> [DATA FOR THIS TASK]:
☆ ☆ ☆ ☆ ☆
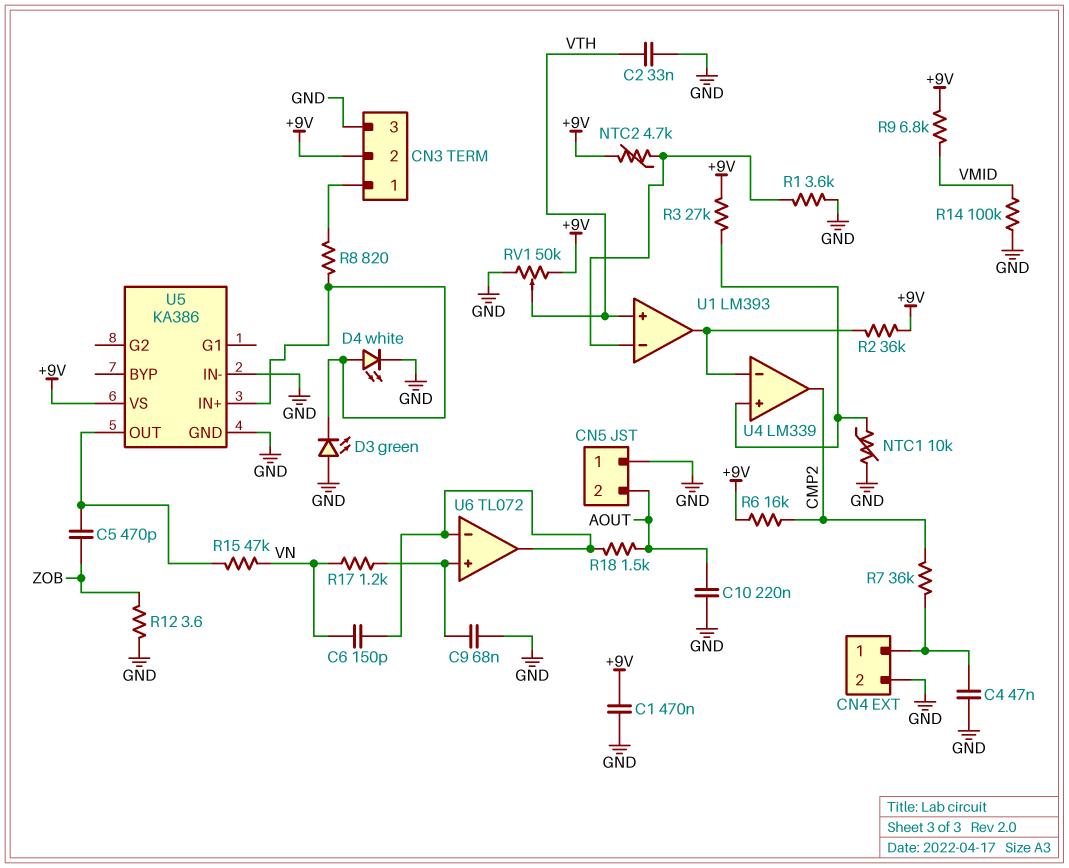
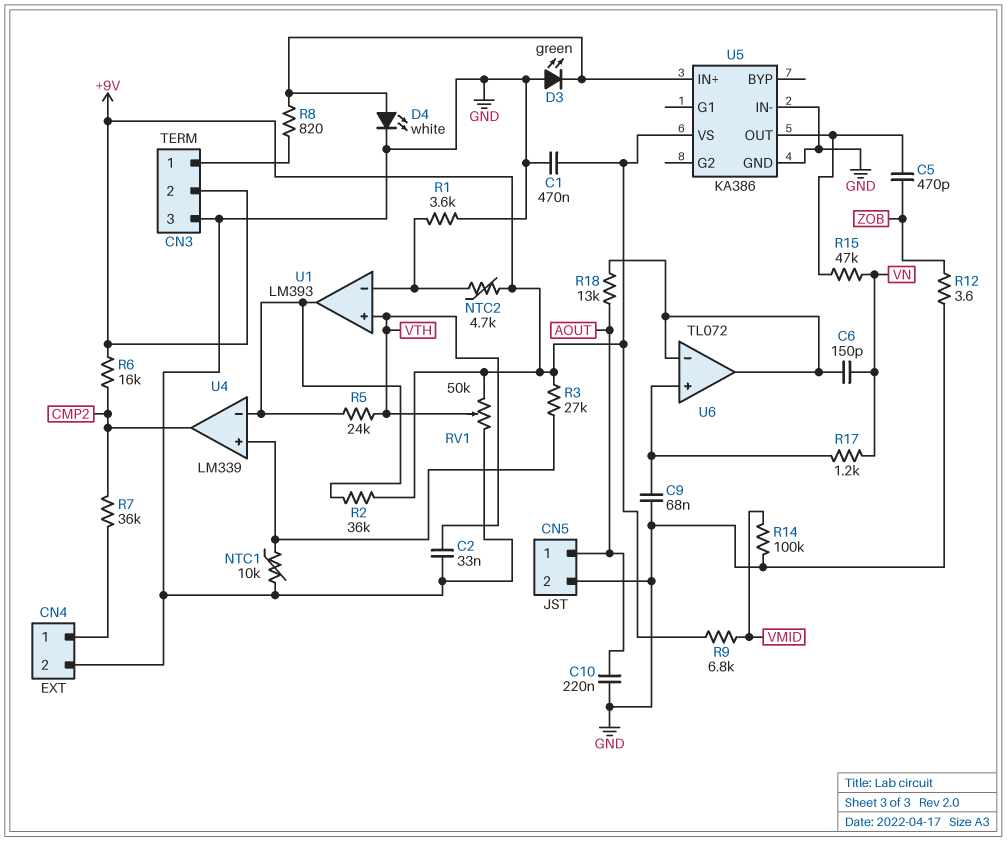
C4: 47nF (CN4/1, GND) -> none
CN5 pin 1: GND -> AOUT
CN5 pin 2: AOUT -> GND
R5: none -> 24k (U1/out, VTH)
R18: 1.5k (AOUT, U6/in-) -> 13k (AOUT, U6/in-)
☆ ☆ ☆ ☆ ☆
> [PROBLEM TO WORK ON]: Would you return exactly, and only, the lines beginning at the one with "CN5 pin 1: GND -> AOUT" and ending at the last line of the listing?

> [ANSWER AREA]:
CN5 pin 1: GND -> AOUT
CN5 pin 2: AOUT -> GND
R5: none -> 24k (U1/out, VTH)
R18: 1.5k (AOUT, U6/in-) -> 13k (AOUT, U6/in-)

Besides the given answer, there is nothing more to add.